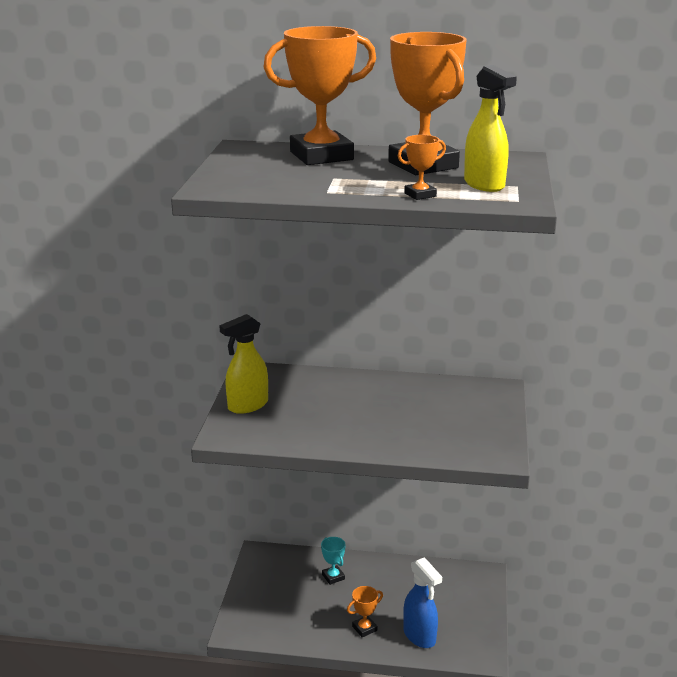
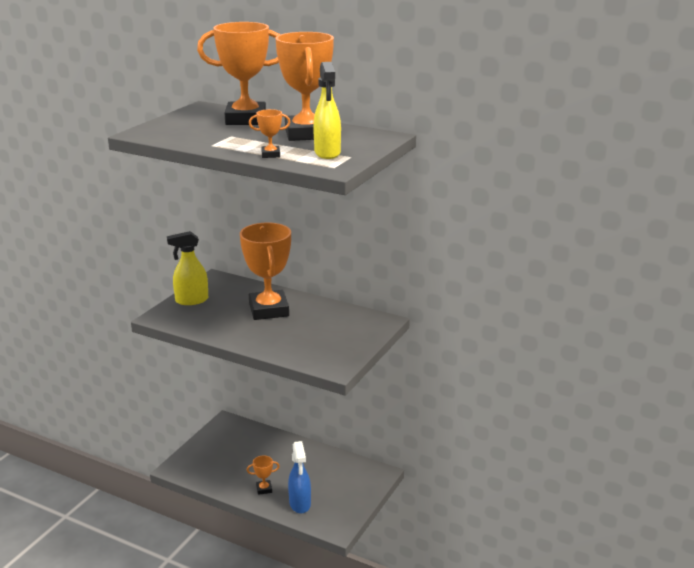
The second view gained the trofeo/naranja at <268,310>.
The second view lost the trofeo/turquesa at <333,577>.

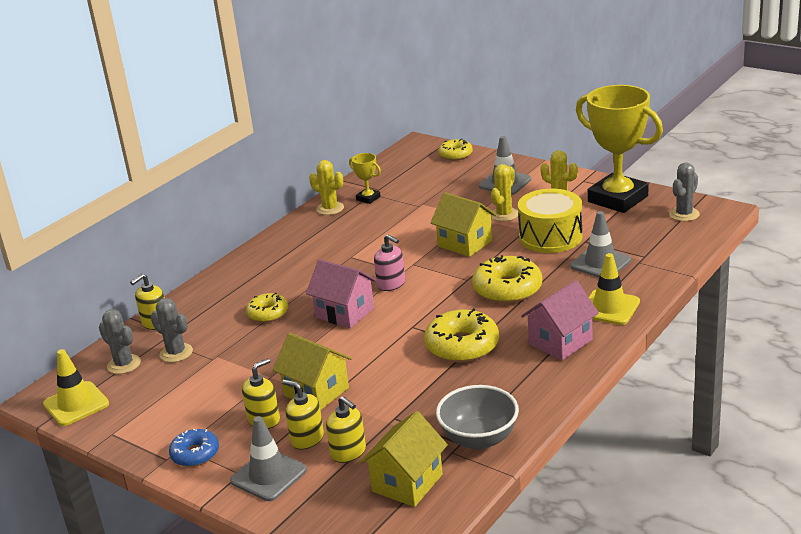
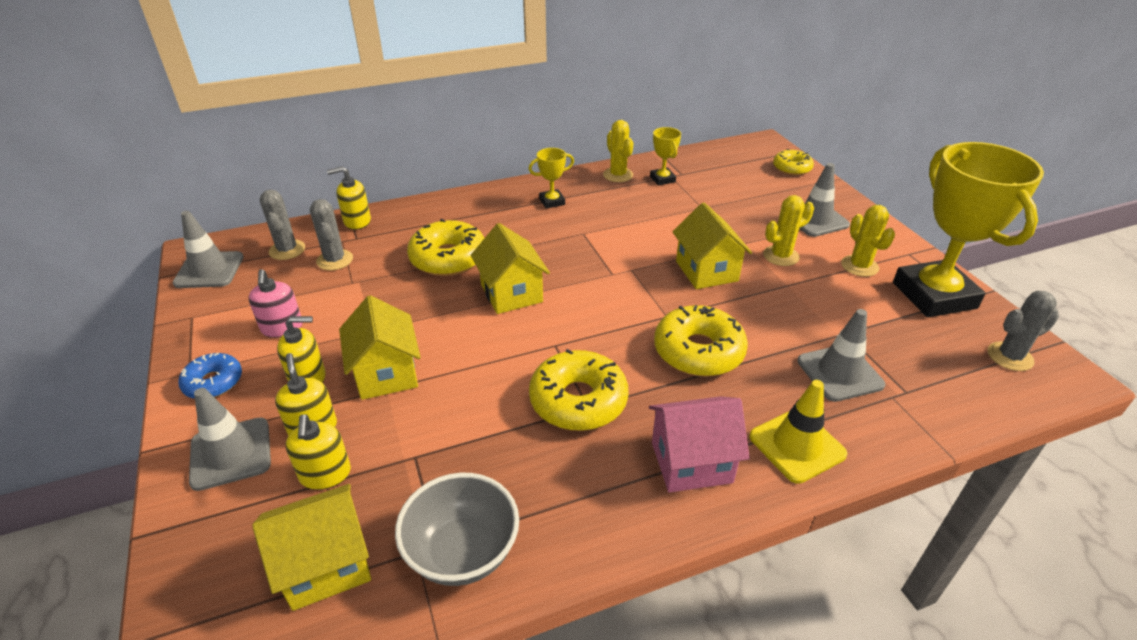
What was the cono de tráfico/amarillo at <76,404> turned into the cono de tráfico/gris at <209,270>.
The dispensador de jabón/rosa ended up elsewhere, having gone from <391,284> to <282,328>.
The size of the rosquilla/amarillo at <268,313> changed by a factor of 1.65.
What was the casa/rosa at <345,313> turned into the casa/amarillo at <511,293>.
The second view gained the trofeo/amarillo at <552,201>.
The second view lost the tambor/amarillo at <550,237>.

____

Exercise instructions: The required output is the exact run of lines from the one with "What was the casa/rosa" through the final line of the entries.

Response area:
What was the casa/rosa at <345,313> turned into the casa/amarillo at <511,293>.
The second view gained the trofeo/amarillo at <552,201>.
The second view lost the tambor/amarillo at <550,237>.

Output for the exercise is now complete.